● **Prompt**
With pictures left out, copy exactly every line from the one containing "BUTTON1 pin GND: GND -> none" through the end of the material.

● **Entries shown**
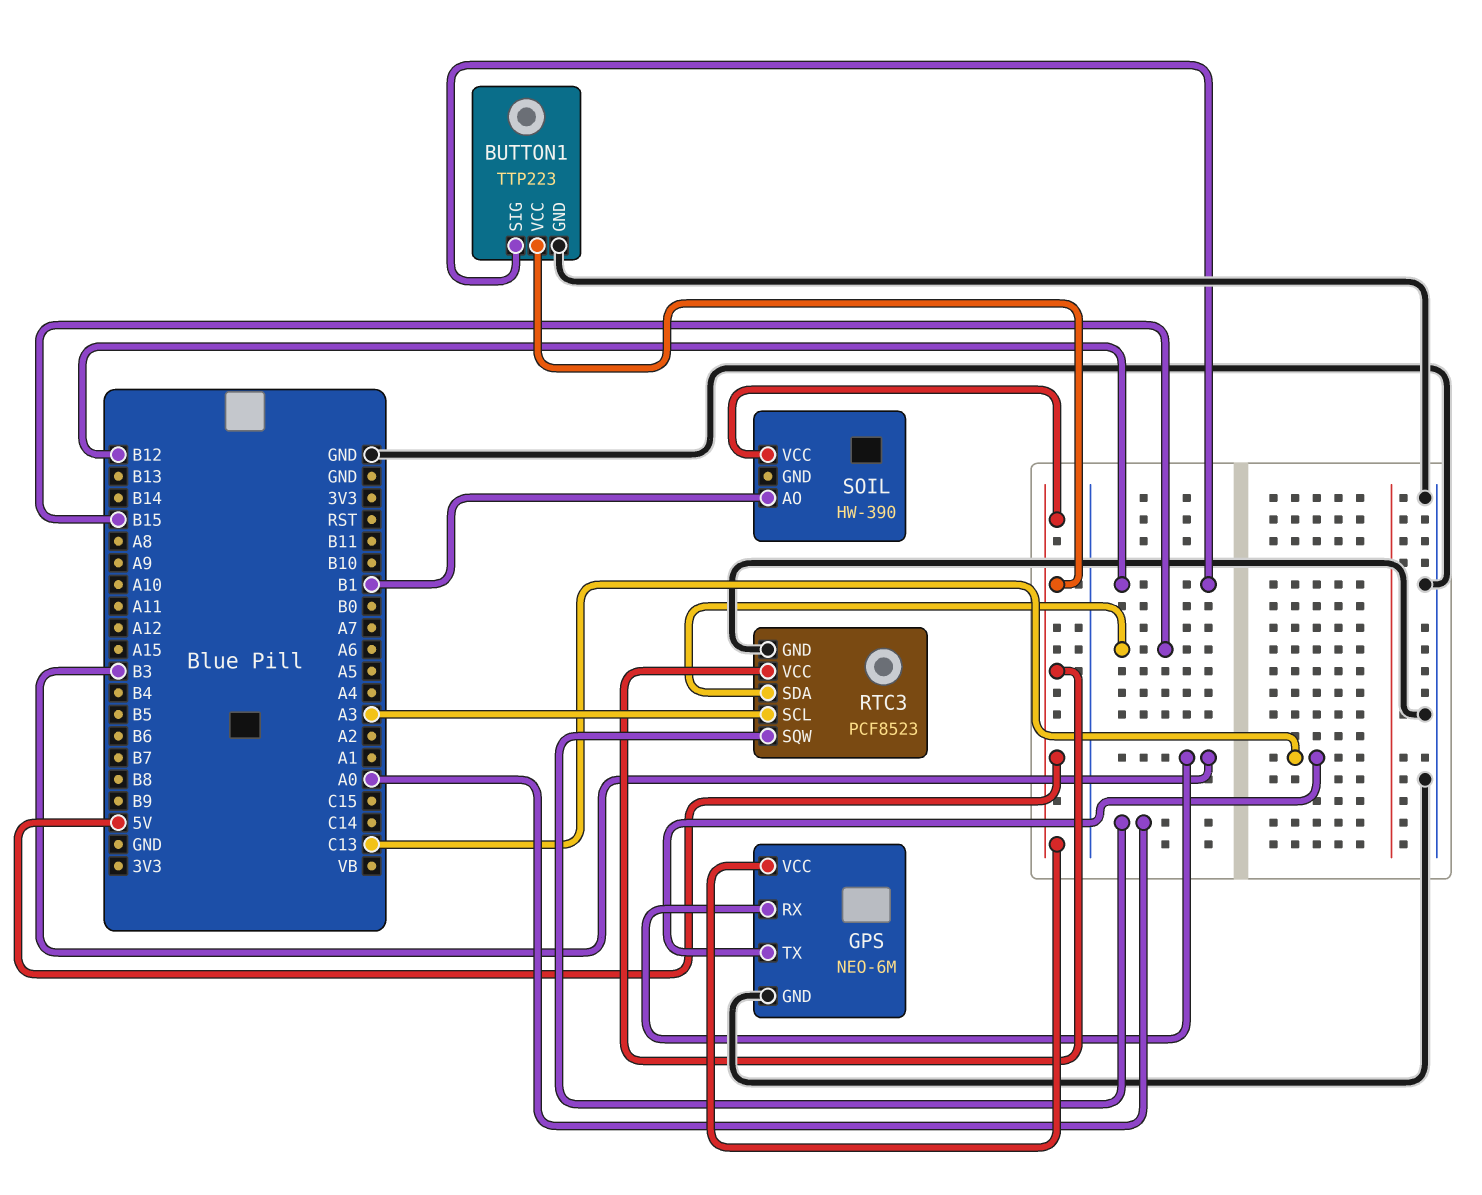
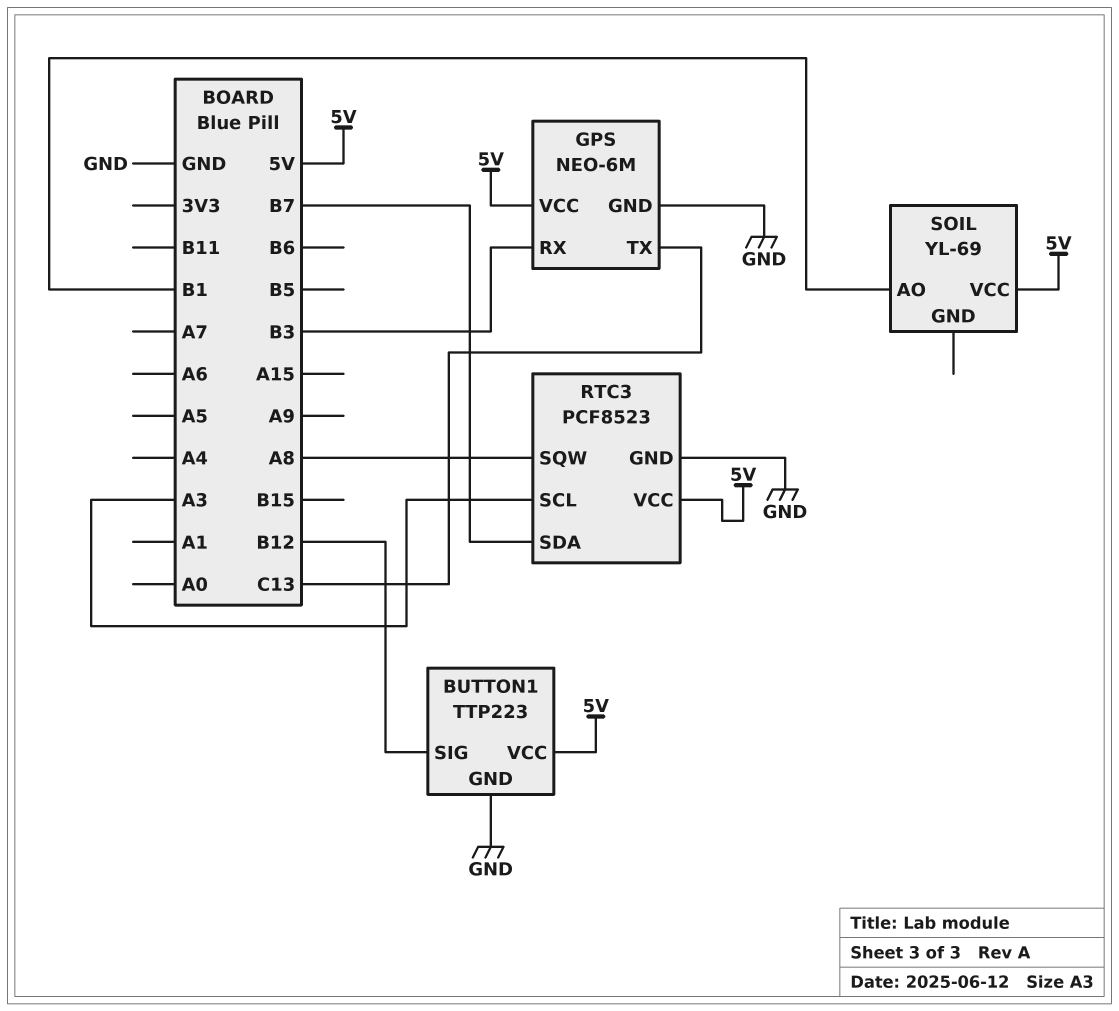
RTC3 pin SDA: B15 -> B7
RTC3 pin SQW: A0 -> A8
SOIL: HW-390 -> YL-69

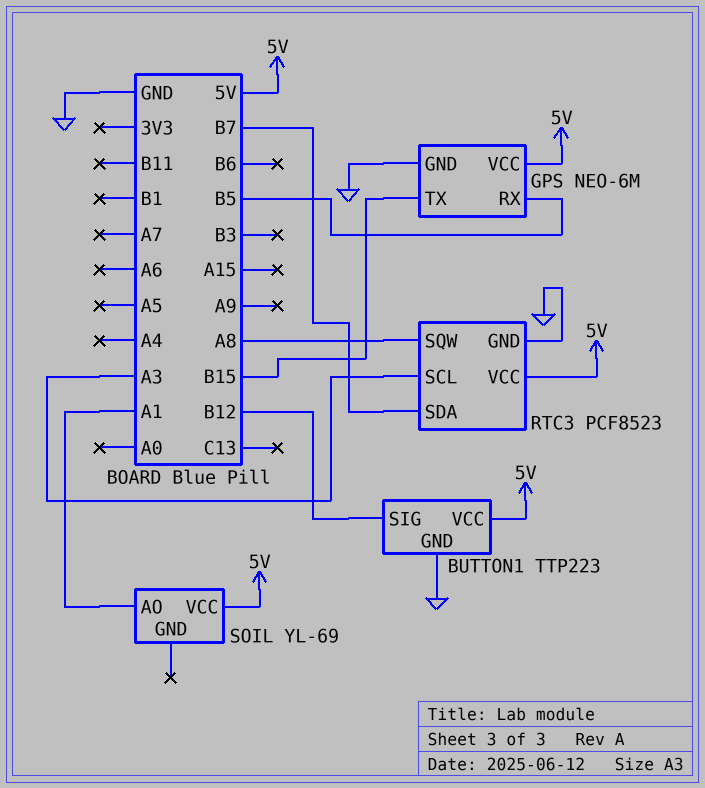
GPS pin RX: B3 -> B5
GPS pin TX: C13 -> B15
SOIL pin AO: B1 -> A1

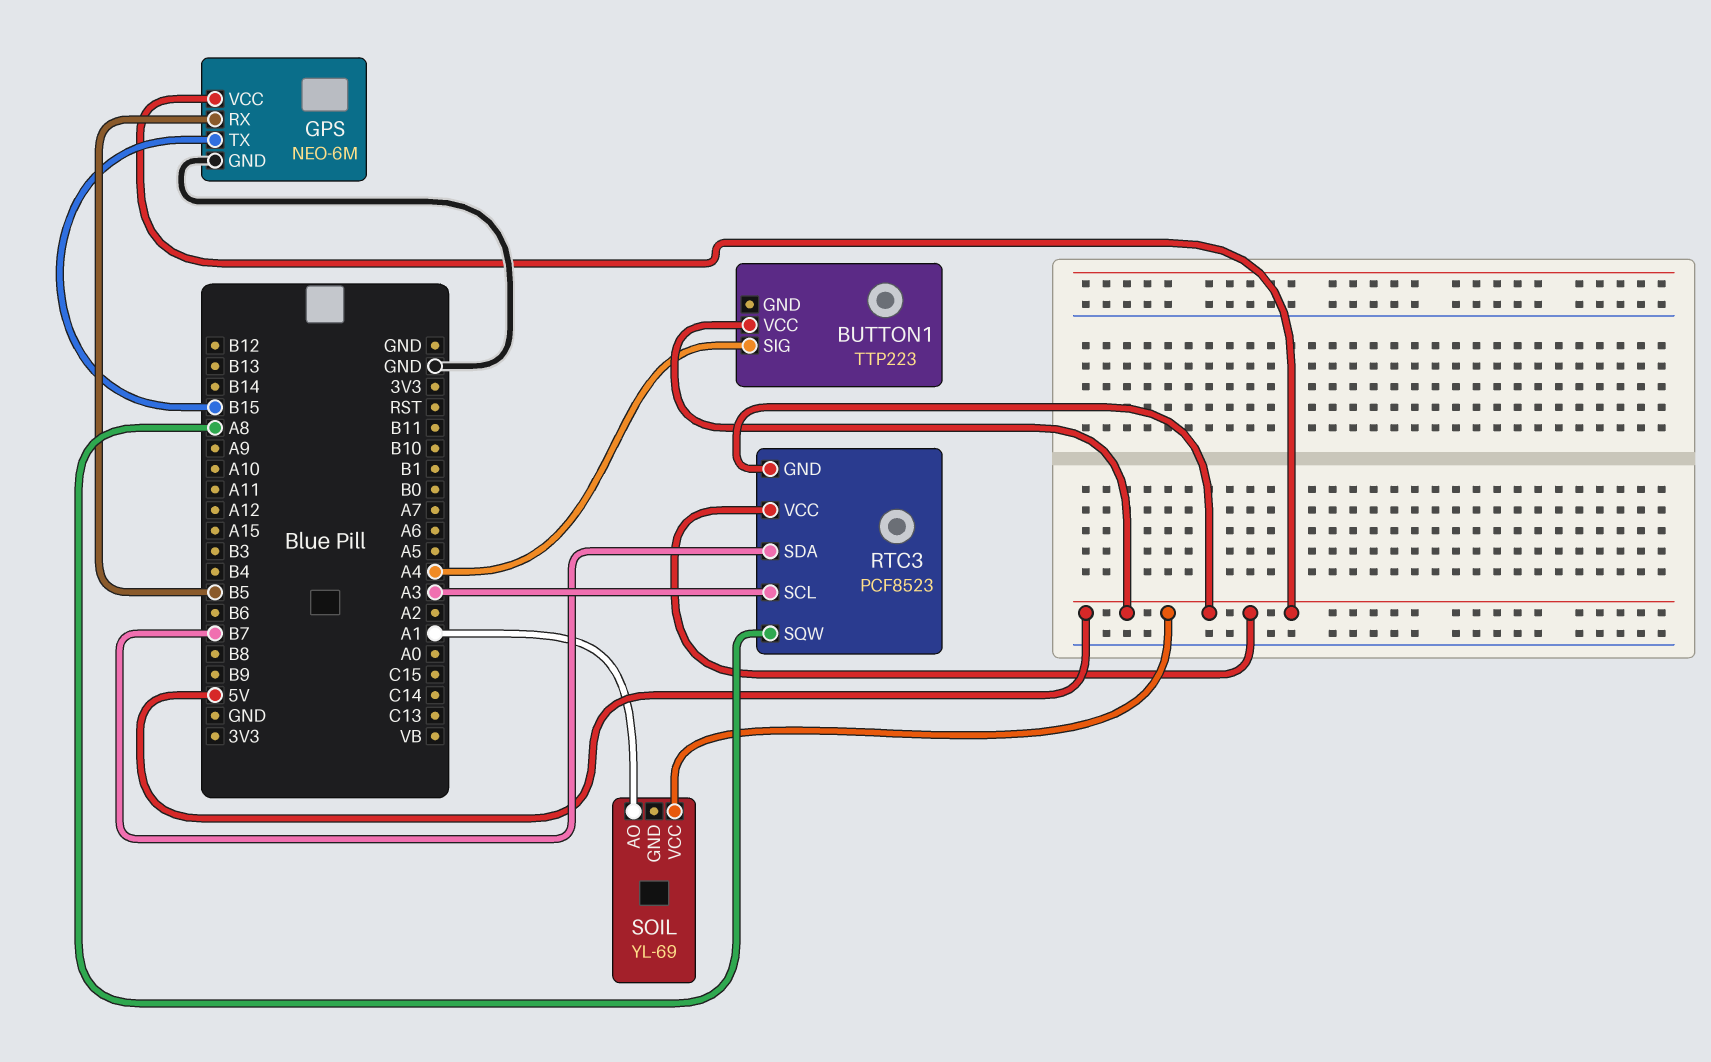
BUTTON1 pin GND: GND -> none
BUTTON1 pin SIG: B12 -> A4
RTC3 pin GND: GND -> 5V

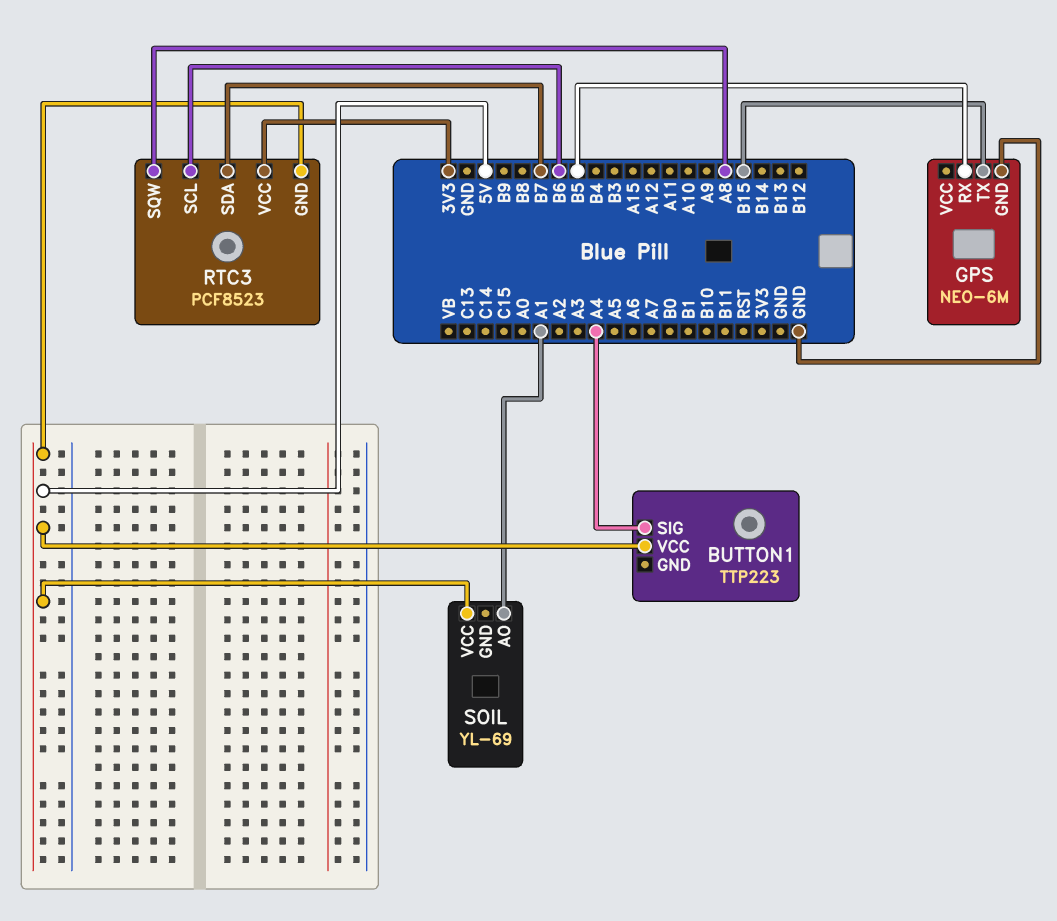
GPS pin VCC: 5V -> none
RTC3 pin SCL: A3 -> B6
RTC3 pin VCC: 5V -> 3V3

● **Solution to the exercise**
BUTTON1 pin GND: GND -> none
BUTTON1 pin SIG: B12 -> A4
RTC3 pin GND: GND -> 5V

GPS pin VCC: 5V -> none
RTC3 pin SCL: A3 -> B6
RTC3 pin VCC: 5V -> 3V3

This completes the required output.